====== SOURCE MATERIAL

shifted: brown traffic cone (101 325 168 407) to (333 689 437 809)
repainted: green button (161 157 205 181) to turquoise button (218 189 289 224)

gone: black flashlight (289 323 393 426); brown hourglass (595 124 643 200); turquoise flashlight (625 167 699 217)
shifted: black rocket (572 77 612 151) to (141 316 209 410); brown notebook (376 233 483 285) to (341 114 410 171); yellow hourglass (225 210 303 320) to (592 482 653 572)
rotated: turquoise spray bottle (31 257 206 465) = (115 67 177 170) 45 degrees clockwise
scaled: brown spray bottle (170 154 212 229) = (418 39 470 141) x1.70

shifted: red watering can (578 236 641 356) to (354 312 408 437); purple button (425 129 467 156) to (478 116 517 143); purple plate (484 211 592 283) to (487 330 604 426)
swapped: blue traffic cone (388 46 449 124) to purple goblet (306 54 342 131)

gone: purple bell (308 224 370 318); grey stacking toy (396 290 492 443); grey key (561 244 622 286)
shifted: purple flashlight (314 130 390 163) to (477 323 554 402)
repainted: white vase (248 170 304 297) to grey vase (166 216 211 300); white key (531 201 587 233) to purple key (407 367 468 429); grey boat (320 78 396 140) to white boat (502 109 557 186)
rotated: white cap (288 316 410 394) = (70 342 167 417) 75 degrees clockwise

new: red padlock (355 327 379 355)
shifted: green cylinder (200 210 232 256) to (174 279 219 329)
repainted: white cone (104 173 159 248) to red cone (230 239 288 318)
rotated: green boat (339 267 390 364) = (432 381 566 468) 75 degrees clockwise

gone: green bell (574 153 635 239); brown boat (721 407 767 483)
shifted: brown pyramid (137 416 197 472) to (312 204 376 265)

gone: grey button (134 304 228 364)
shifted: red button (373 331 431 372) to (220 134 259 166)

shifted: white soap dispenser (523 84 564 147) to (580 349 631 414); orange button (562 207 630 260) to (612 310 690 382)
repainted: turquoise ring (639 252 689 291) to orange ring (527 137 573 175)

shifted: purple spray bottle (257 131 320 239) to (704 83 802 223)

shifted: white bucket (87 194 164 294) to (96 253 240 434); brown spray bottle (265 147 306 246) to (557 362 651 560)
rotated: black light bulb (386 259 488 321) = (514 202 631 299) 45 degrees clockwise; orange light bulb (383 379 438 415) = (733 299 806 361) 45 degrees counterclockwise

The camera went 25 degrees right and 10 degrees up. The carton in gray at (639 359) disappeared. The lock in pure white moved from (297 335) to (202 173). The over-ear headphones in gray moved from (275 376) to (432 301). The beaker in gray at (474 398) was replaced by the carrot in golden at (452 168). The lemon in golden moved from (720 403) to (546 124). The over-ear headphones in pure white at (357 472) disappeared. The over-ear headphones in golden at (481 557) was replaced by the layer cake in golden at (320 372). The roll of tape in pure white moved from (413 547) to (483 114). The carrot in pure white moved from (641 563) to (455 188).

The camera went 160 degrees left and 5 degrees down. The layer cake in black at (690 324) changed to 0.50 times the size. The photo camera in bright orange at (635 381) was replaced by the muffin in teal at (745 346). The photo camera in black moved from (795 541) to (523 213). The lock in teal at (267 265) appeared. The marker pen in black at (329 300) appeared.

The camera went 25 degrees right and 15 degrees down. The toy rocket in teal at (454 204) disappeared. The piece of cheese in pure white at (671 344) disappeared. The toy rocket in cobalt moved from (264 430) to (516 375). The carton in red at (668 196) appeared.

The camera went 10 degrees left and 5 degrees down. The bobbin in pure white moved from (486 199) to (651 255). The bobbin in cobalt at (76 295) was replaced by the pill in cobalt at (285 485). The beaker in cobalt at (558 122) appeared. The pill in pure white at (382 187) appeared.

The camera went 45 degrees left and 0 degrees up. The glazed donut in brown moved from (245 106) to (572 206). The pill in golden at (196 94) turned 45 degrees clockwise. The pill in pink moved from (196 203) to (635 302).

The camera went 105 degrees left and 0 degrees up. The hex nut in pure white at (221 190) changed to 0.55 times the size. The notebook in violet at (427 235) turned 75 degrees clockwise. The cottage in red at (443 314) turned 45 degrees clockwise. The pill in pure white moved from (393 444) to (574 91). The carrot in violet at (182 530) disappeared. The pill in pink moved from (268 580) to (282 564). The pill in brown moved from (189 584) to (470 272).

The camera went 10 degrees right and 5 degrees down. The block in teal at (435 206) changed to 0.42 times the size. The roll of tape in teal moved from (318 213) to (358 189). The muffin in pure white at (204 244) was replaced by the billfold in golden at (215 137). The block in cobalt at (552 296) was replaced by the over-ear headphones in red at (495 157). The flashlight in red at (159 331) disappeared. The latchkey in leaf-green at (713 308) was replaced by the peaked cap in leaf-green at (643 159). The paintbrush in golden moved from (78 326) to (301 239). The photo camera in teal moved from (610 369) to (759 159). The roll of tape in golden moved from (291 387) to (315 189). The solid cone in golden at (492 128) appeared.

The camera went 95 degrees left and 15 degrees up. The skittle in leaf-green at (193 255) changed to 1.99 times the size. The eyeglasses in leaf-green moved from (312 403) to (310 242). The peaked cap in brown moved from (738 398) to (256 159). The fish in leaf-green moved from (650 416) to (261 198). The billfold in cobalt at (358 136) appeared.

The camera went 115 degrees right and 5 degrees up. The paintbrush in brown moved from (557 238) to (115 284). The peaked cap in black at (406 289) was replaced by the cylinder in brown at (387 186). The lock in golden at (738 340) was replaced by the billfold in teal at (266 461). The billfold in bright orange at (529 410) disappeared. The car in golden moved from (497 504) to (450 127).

============

Your task is to retype all of the lines above exactly.

** SOLUTION FOR THIS PROBLEM **
shifted: brown traffic cone (101 325 168 407) to (333 689 437 809)
repainted: green button (161 157 205 181) to turquoise button (218 189 289 224)

gone: black flashlight (289 323 393 426); brown hourglass (595 124 643 200); turquoise flashlight (625 167 699 217)
shifted: black rocket (572 77 612 151) to (141 316 209 410); brown notebook (376 233 483 285) to (341 114 410 171); yellow hourglass (225 210 303 320) to (592 482 653 572)
rotated: turquoise spray bottle (31 257 206 465) = (115 67 177 170) 45 degrees clockwise
scaled: brown spray bottle (170 154 212 229) = (418 39 470 141) x1.70

shifted: red watering can (578 236 641 356) to (354 312 408 437); purple button (425 129 467 156) to (478 116 517 143); purple plate (484 211 592 283) to (487 330 604 426)
swapped: blue traffic cone (388 46 449 124) to purple goblet (306 54 342 131)

gone: purple bell (308 224 370 318); grey stacking toy (396 290 492 443); grey key (561 244 622 286)
shifted: purple flashlight (314 130 390 163) to (477 323 554 402)
repainted: white vase (248 170 304 297) to grey vase (166 216 211 300); white key (531 201 587 233) to purple key (407 367 468 429); grey boat (320 78 396 140) to white boat (502 109 557 186)
rotated: white cap (288 316 410 394) = (70 342 167 417) 75 degrees clockwise

new: red padlock (355 327 379 355)
shifted: green cylinder (200 210 232 256) to (174 279 219 329)
repainted: white cone (104 173 159 248) to red cone (230 239 288 318)
rotated: green boat (339 267 390 364) = (432 381 566 468) 75 degrees clockwise

gone: green bell (574 153 635 239); brown boat (721 407 767 483)
shifted: brown pyramid (137 416 197 472) to (312 204 376 265)

gone: grey button (134 304 228 364)
shifted: red button (373 331 431 372) to (220 134 259 166)

shifted: white soap dispenser (523 84 564 147) to (580 349 631 414); orange button (562 207 630 260) to (612 310 690 382)
repainted: turquoise ring (639 252 689 291) to orange ring (527 137 573 175)

shifted: purple spray bottle (257 131 320 239) to (704 83 802 223)

shifted: white bucket (87 194 164 294) to (96 253 240 434); brown spray bottle (265 147 306 246) to (557 362 651 560)
rotated: black light bulb (386 259 488 321) = (514 202 631 299) 45 degrees clockwise; orange light bulb (383 379 438 415) = (733 299 806 361) 45 degrees counterclockwise

The camera went 25 degrees right and 10 degrees up. The carton in gray at (639 359) disappeared. The lock in pure white moved from (297 335) to (202 173). The over-ear headphones in gray moved from (275 376) to (432 301). The beaker in gray at (474 398) was replaced by the carrot in golden at (452 168). The lemon in golden moved from (720 403) to (546 124). The over-ear headphones in pure white at (357 472) disappeared. The over-ear headphones in golden at (481 557) was replaced by the layer cake in golden at (320 372). The roll of tape in pure white moved from (413 547) to (483 114). The carrot in pure white moved from (641 563) to (455 188).

The camera went 160 degrees left and 5 degrees down. The layer cake in black at (690 324) changed to 0.50 times the size. The photo camera in bright orange at (635 381) was replaced by the muffin in teal at (745 346). The photo camera in black moved from (795 541) to (523 213). The lock in teal at (267 265) appeared. The marker pen in black at (329 300) appeared.

The camera went 25 degrees right and 15 degrees down. The toy rocket in teal at (454 204) disappeared. The piece of cheese in pure white at (671 344) disappeared. The toy rocket in cobalt moved from (264 430) to (516 375). The carton in red at (668 196) appeared.

The camera went 10 degrees left and 5 degrees down. The bobbin in pure white moved from (486 199) to (651 255). The bobbin in cobalt at (76 295) was replaced by the pill in cobalt at (285 485). The beaker in cobalt at (558 122) appeared. The pill in pure white at (382 187) appeared.

The camera went 45 degrees left and 0 degrees up. The glazed donut in brown moved from (245 106) to (572 206). The pill in golden at (196 94) turned 45 degrees clockwise. The pill in pink moved from (196 203) to (635 302).

The camera went 105 degrees left and 0 degrees up. The hex nut in pure white at (221 190) changed to 0.55 times the size. The notebook in violet at (427 235) turned 75 degrees clockwise. The cottage in red at (443 314) turned 45 degrees clockwise. The pill in pure white moved from (393 444) to (574 91). The carrot in violet at (182 530) disappeared. The pill in pink moved from (268 580) to (282 564). The pill in brown moved from (189 584) to (470 272).

The camera went 10 degrees right and 5 degrees down. The block in teal at (435 206) changed to 0.42 times the size. The roll of tape in teal moved from (318 213) to (358 189). The muffin in pure white at (204 244) was replaced by the billfold in golden at (215 137). The block in cobalt at (552 296) was replaced by the over-ear headphones in red at (495 157). The flashlight in red at (159 331) disappeared. The latchkey in leaf-green at (713 308) was replaced by the peaked cap in leaf-green at (643 159). The paintbrush in golden moved from (78 326) to (301 239). The photo camera in teal moved from (610 369) to (759 159). The roll of tape in golden moved from (291 387) to (315 189). The solid cone in golden at (492 128) appeared.

The camera went 95 degrees left and 15 degrees up. The skittle in leaf-green at (193 255) changed to 1.99 times the size. The eyeglasses in leaf-green moved from (312 403) to (310 242). The peaked cap in brown moved from (738 398) to (256 159). The fish in leaf-green moved from (650 416) to (261 198). The billfold in cobalt at (358 136) appeared.

The camera went 115 degrees right and 5 degrees up. The paintbrush in brown moved from (557 238) to (115 284). The peaked cap in black at (406 289) was replaced by the cylinder in brown at (387 186). The lock in golden at (738 340) was replaced by the billfold in teal at (266 461). The billfold in bright orange at (529 410) disappeared. The car in golden moved from (497 504) to (450 127).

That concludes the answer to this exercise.